[Opening RECORDS TO PROCESS section]
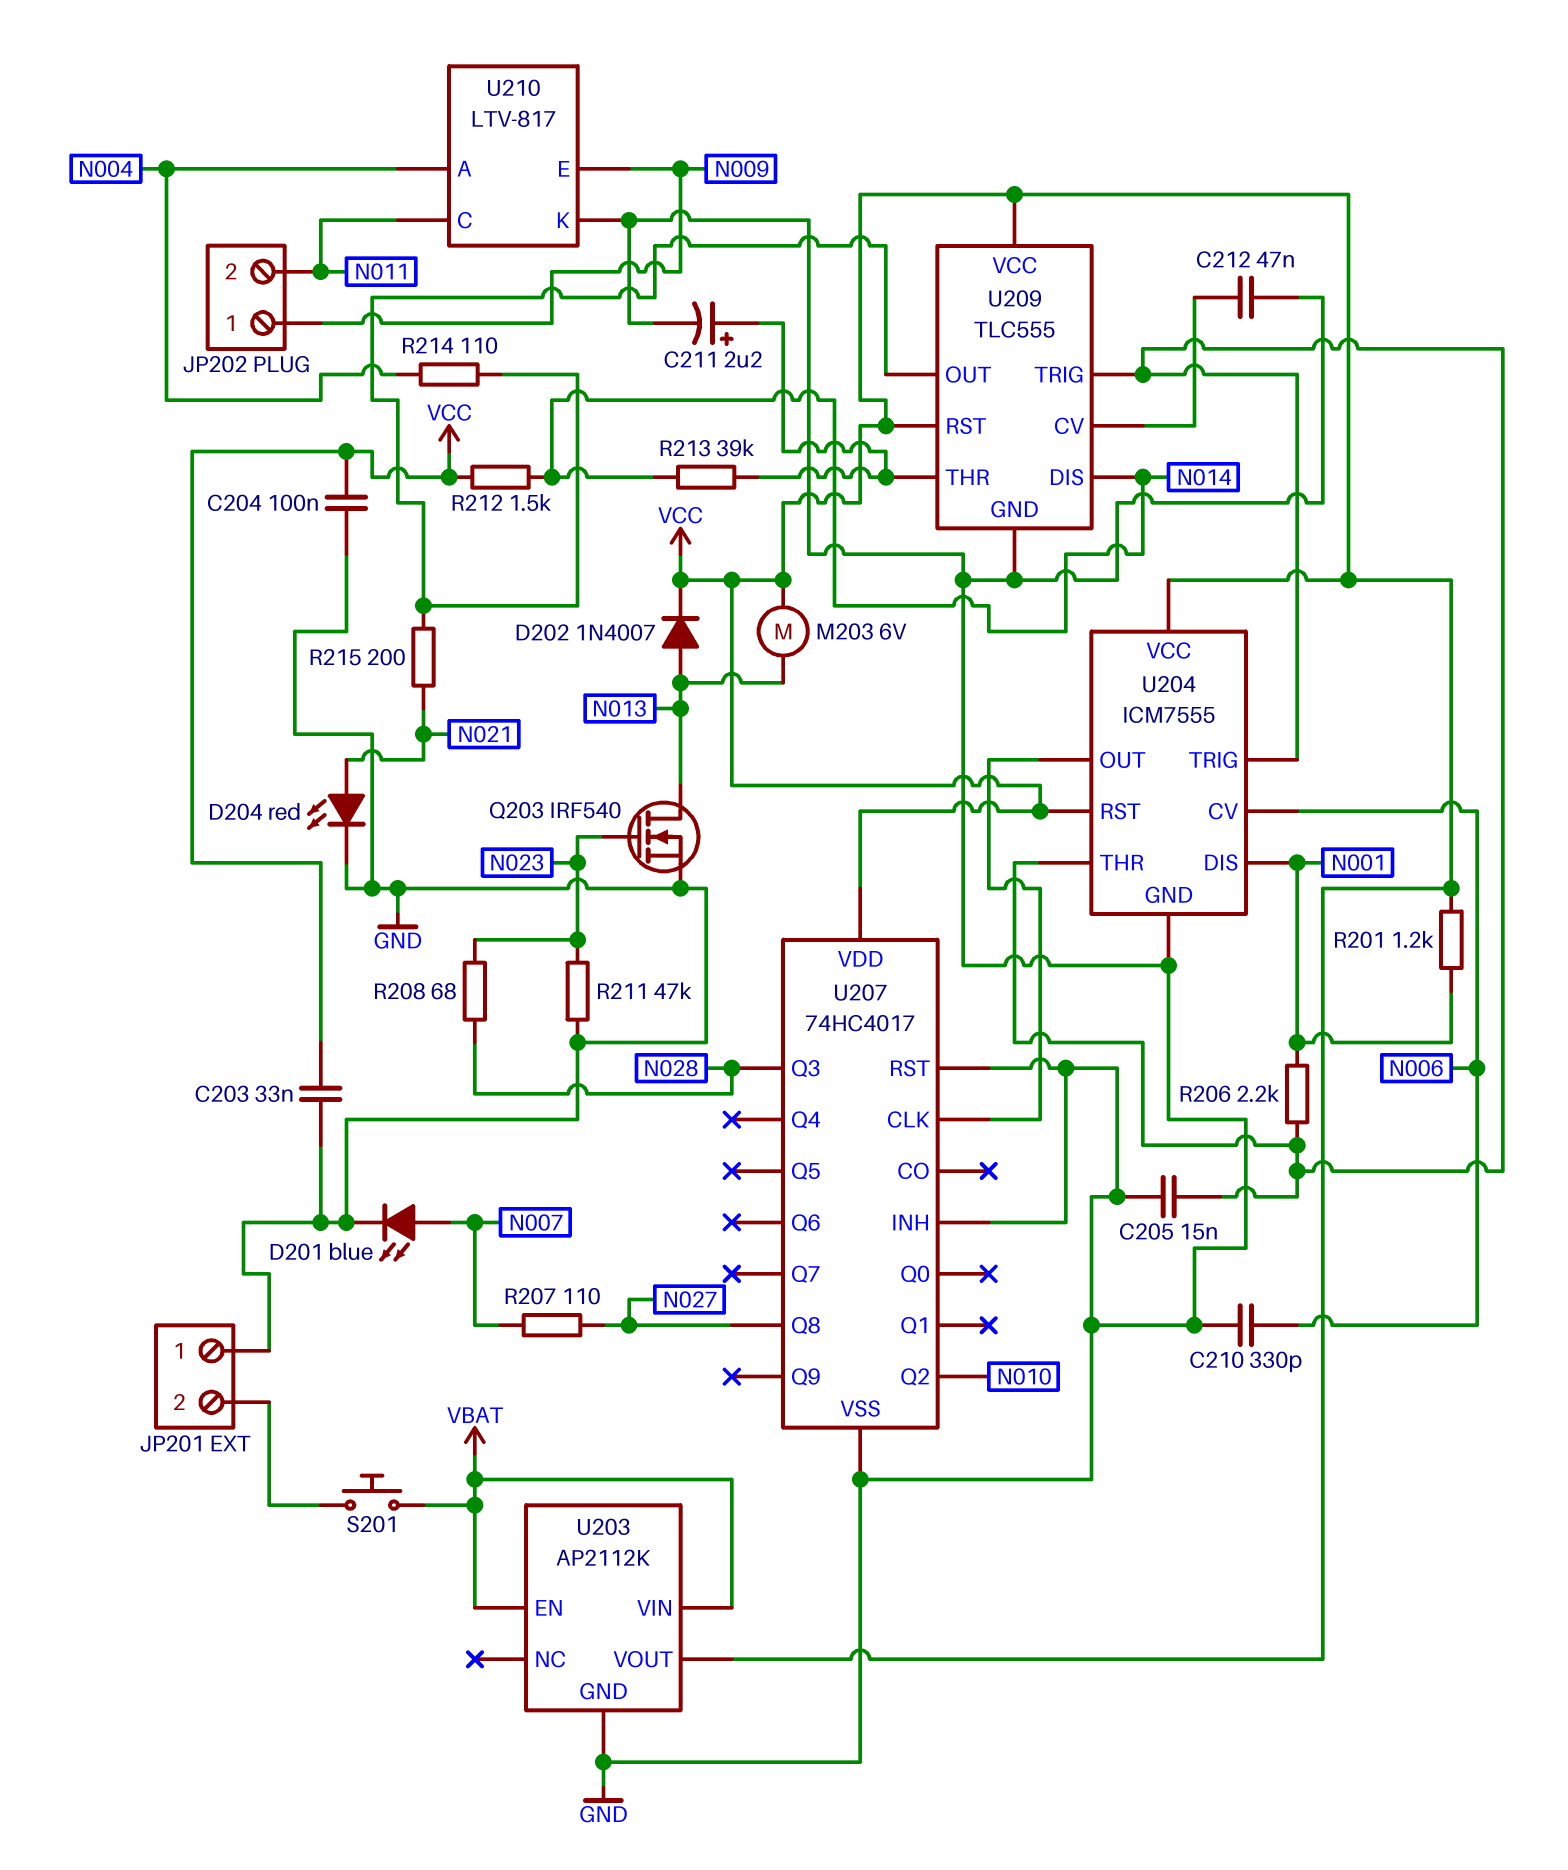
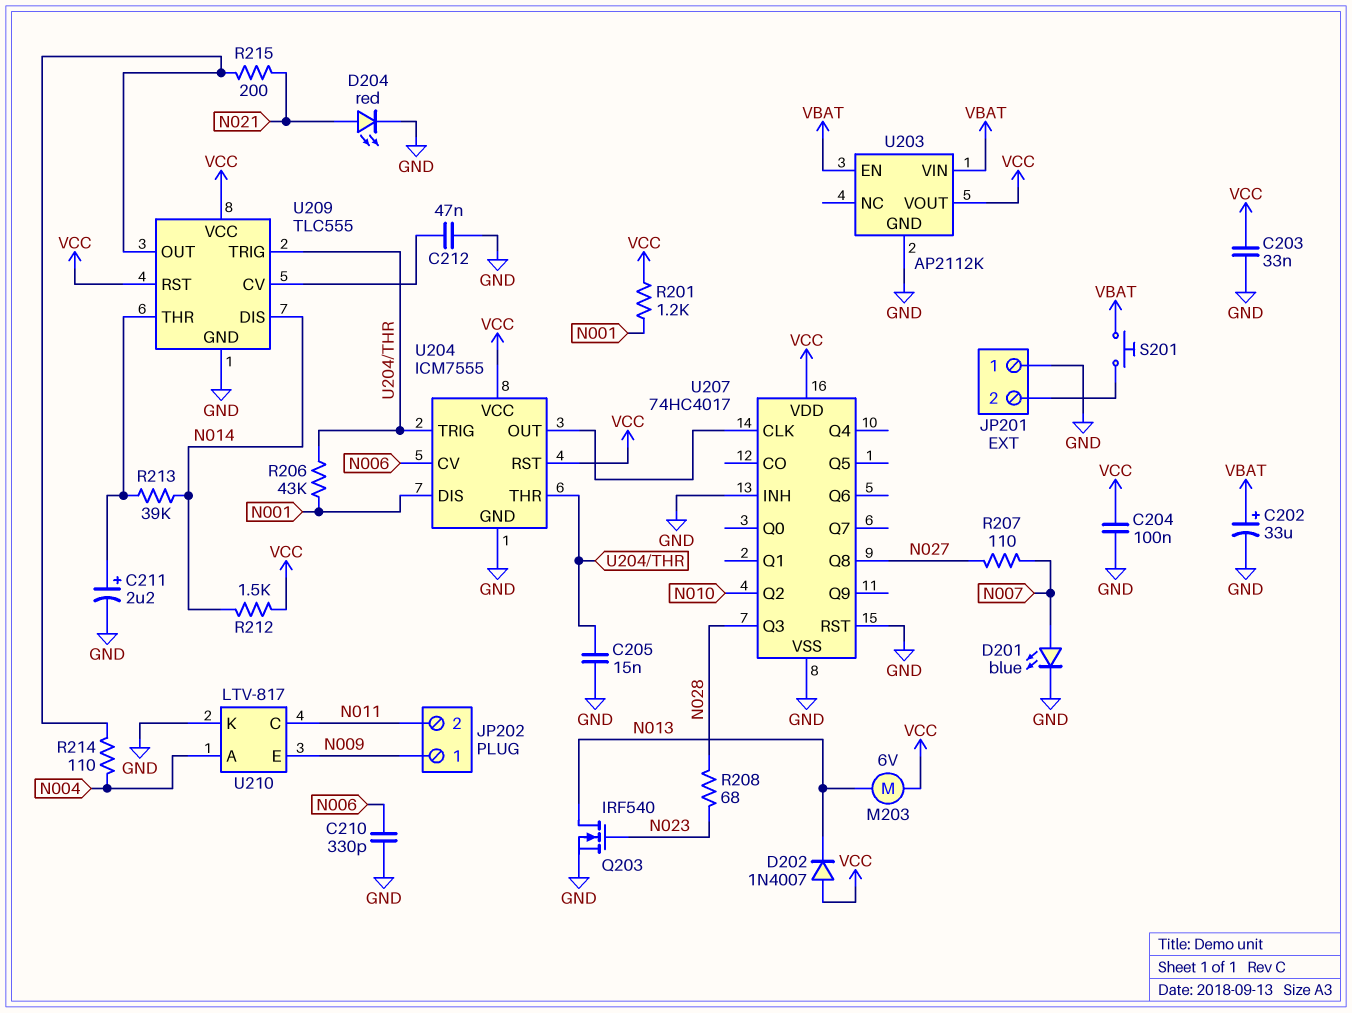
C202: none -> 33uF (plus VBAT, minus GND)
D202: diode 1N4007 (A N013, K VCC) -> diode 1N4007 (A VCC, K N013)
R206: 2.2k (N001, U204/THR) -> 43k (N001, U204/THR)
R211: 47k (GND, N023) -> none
[Closing RECORDS TO PROCESS section]
[Opening RECORDS TO PROCESS section]
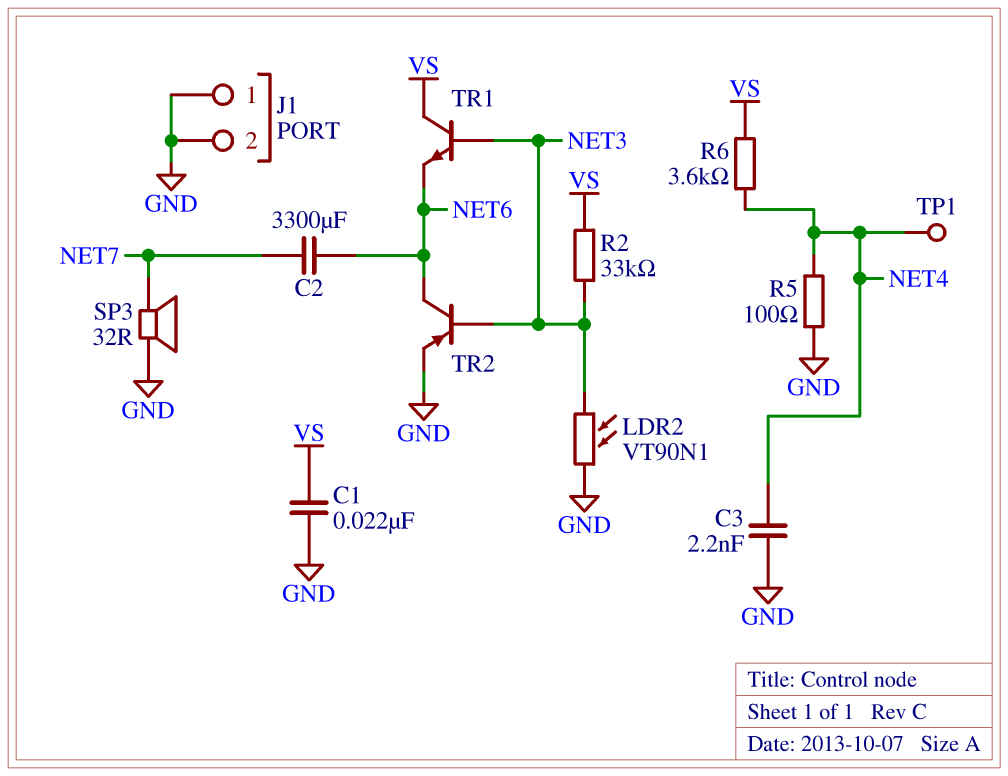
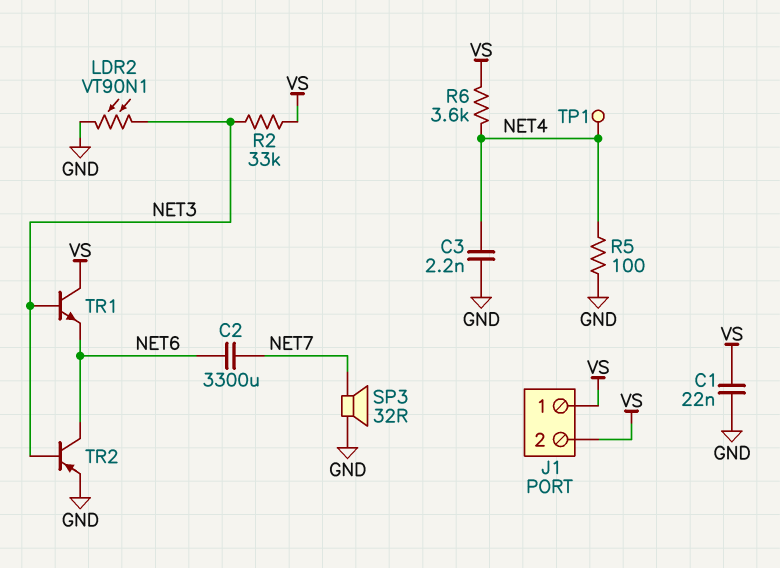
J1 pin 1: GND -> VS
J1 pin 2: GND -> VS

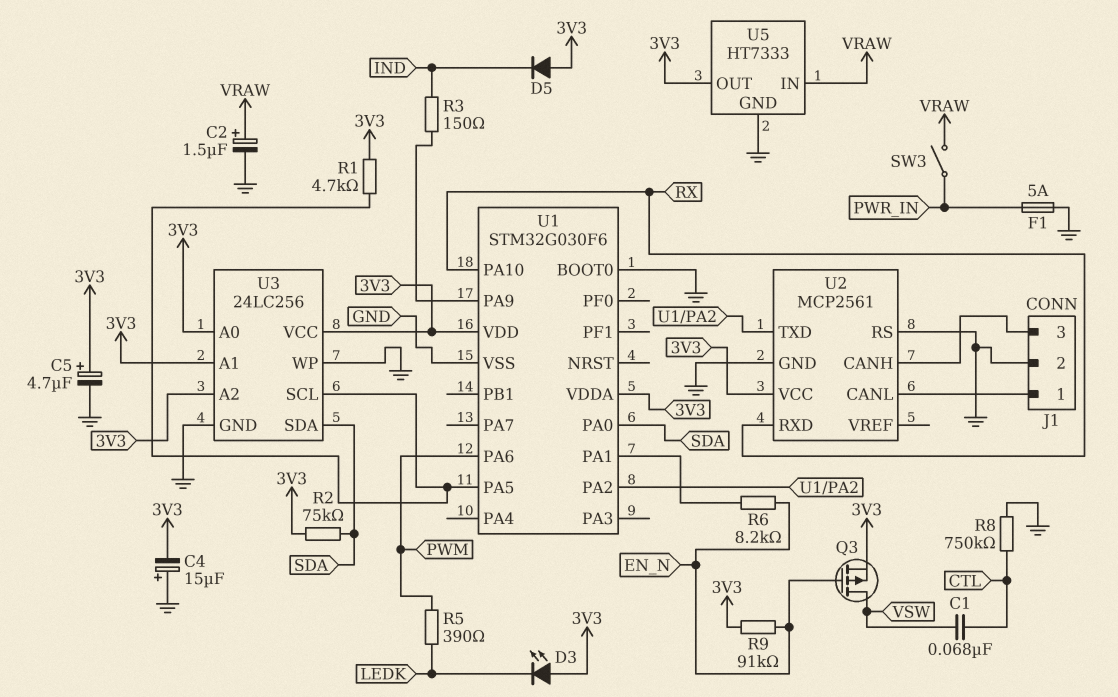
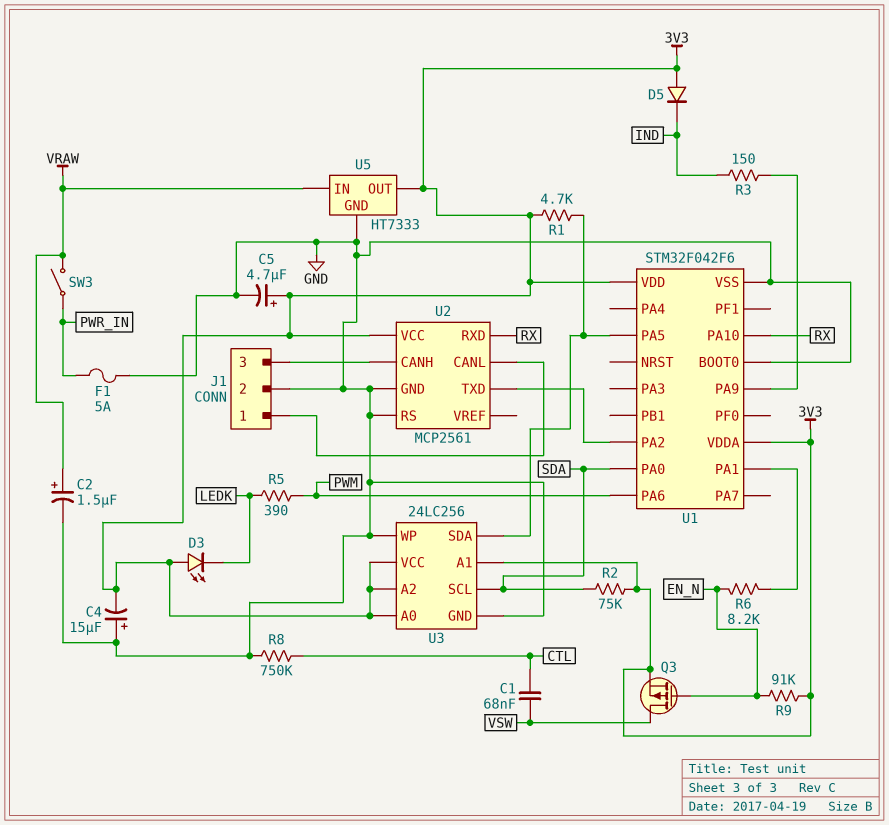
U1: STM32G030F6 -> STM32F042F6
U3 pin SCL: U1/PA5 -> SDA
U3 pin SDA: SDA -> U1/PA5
[Closing RECORDS TO PROCESS section]
The answer should be a bare number: how many lines of the material above include "none".

◆ **YOUR SOLUTION**
2